- PROBLEM DESCRIPTION
Filter the entries below, keeping every line that has the word "section".

(Recorded data)
>>>>>

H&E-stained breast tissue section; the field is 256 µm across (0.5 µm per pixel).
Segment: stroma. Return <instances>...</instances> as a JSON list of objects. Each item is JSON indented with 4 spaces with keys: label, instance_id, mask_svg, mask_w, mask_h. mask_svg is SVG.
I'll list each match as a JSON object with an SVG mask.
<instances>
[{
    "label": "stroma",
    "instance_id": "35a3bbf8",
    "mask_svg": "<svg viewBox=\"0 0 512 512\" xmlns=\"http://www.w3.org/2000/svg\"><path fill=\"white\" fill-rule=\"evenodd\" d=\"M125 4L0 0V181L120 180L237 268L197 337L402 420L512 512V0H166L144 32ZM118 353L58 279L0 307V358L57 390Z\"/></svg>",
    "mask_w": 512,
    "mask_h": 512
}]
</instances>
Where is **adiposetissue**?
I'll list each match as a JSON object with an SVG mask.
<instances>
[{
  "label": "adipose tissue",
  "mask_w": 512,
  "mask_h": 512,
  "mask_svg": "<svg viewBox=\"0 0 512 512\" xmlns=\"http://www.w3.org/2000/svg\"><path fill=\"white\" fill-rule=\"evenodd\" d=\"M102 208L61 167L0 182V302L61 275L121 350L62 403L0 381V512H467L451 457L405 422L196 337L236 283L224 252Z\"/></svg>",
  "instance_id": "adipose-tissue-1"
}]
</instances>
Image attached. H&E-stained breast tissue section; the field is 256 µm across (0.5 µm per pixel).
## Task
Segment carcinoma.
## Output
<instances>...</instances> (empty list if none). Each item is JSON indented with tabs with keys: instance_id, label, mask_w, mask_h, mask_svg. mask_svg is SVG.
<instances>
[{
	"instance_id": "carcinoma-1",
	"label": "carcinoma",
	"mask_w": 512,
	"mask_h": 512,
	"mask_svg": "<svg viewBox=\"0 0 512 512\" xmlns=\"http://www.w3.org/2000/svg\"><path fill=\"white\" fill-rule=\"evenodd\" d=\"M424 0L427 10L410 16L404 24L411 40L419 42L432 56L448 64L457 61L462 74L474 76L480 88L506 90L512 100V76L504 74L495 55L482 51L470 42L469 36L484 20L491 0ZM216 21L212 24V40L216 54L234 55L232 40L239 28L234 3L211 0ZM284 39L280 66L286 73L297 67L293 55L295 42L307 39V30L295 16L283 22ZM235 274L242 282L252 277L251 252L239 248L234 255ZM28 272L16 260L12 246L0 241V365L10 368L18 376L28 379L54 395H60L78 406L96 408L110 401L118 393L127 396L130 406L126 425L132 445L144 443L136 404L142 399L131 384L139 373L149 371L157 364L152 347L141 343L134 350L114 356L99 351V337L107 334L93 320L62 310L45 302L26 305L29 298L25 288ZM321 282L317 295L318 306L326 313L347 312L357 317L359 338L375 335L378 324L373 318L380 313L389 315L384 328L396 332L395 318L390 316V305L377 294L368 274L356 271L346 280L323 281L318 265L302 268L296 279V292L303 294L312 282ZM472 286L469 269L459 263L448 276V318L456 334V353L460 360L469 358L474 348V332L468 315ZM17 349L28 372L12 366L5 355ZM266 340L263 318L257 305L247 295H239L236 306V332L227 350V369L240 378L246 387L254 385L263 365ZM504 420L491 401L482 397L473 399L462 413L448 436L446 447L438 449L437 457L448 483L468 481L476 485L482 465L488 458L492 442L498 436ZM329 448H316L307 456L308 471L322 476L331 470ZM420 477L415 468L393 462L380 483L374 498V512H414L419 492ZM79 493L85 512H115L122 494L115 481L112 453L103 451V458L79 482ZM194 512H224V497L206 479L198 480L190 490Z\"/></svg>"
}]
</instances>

<<<<<

- THE COMPLETED TASK
H&E-stained breast tissue section; the field is 256 µm across (0.5 µm per pixel).
Image attached. H&E-stained breast tissue section; the field is 256 µm across (0.5 µm per pixel).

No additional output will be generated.